▸ WHAT THE TASK REQUIRES
Transcribe exactly the lines from the one holding "brown brick J3" to the end of the data below, including both of those lines and no others.

▸ MATERIAL PROVIDED
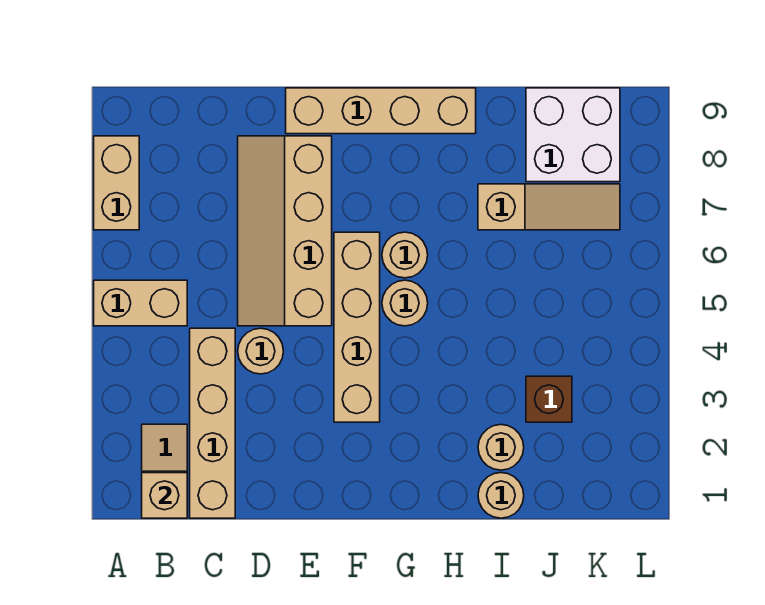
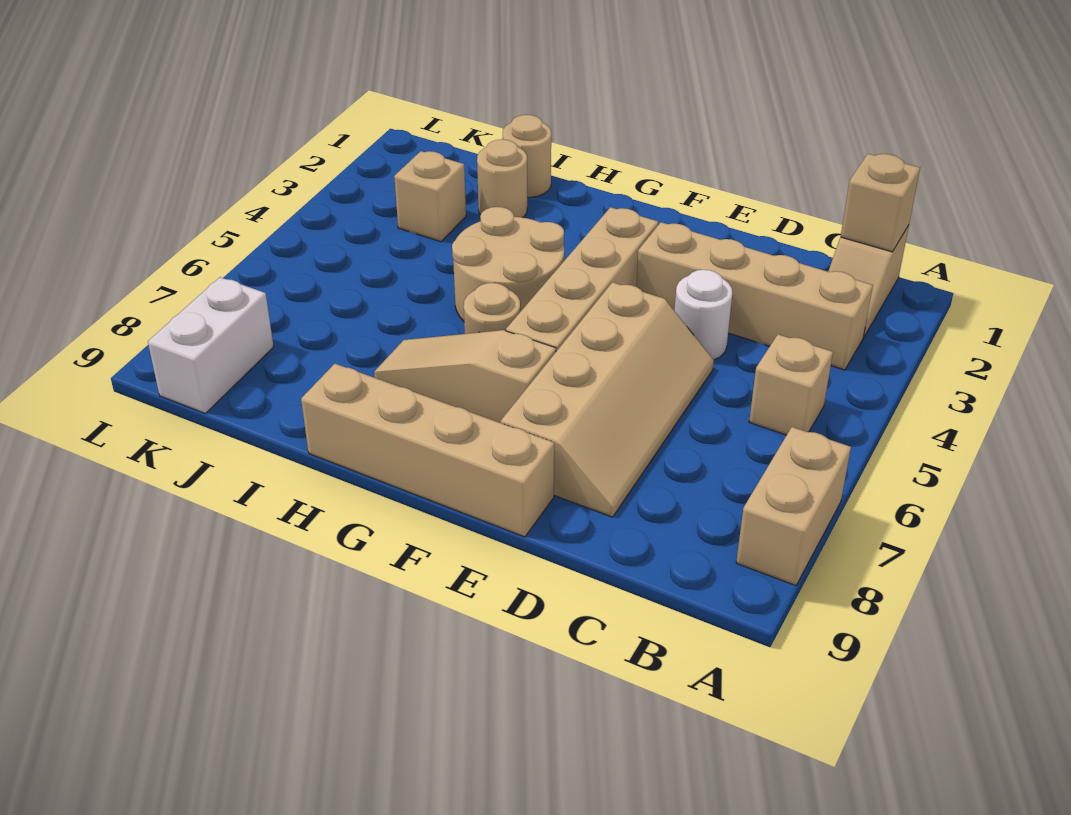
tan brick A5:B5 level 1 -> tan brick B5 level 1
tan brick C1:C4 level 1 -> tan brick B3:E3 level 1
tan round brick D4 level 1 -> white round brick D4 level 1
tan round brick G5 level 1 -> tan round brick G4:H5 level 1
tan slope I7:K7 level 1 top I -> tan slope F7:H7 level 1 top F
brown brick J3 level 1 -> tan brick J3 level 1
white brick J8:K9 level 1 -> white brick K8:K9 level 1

▸ EXERCISE OUTPUT
brown brick J3 level 1 -> tan brick J3 level 1
white brick J8:K9 level 1 -> white brick K8:K9 level 1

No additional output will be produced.